Your job is to return every line in the data holding the string "green".

:::::

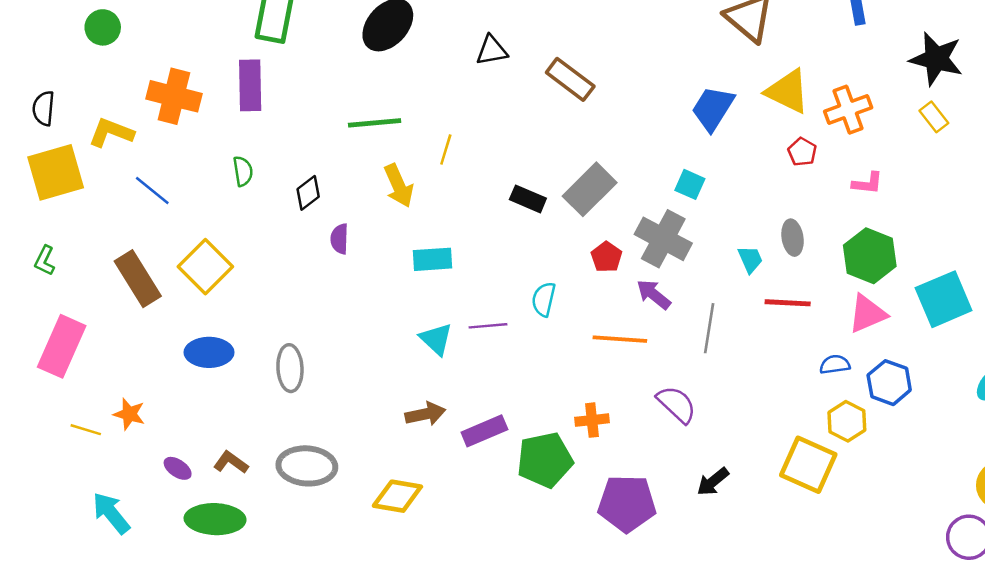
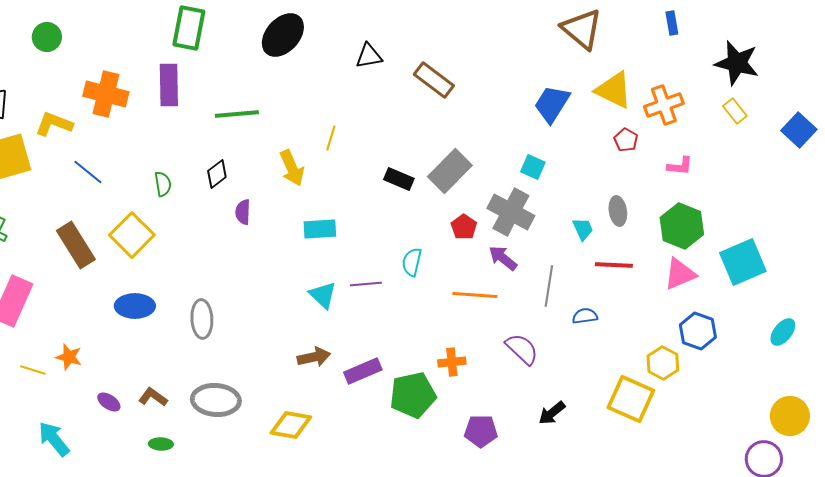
green line: (375, 123) -> (237, 114), moved
green semicircle: (243, 171) -> (163, 184), moved
blue semicircle: (835, 364) -> (585, 316), moved
purple pentagon: (627, 503) -> (481, 431), size x0.7
green ellipse: (215, 519) -> (161, 444), moved, size x0.5

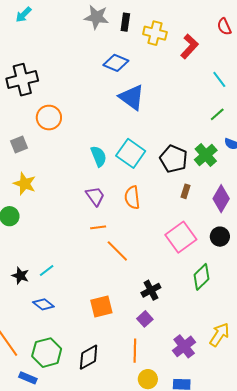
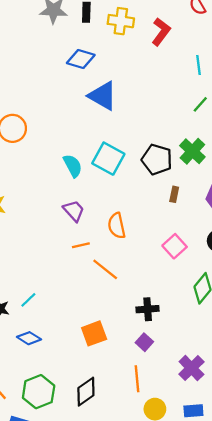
cyan line: (219, 79) -> (199, 65), turned 36
orange semicircle: (132, 197) -> (117, 226), moved
pink square: (181, 237) -> (175, 246), size x0.7
black cross: (151, 290) -> (148, 309), turned 30

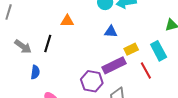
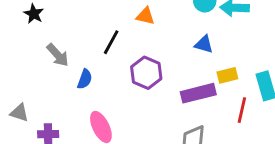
gray arrow: (23, 47) -> (58, 55), moved
red line: (146, 71) -> (242, 110), turned 30
purple hexagon: (92, 81) -> (146, 73), moved

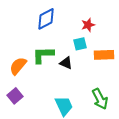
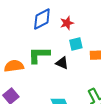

:::::

Answer section:
green line: (375, 123) -> (237, 114), moved
green semicircle: (243, 171) -> (163, 184), moved
green ellipse: (215, 519) -> (161, 444), moved, size x0.5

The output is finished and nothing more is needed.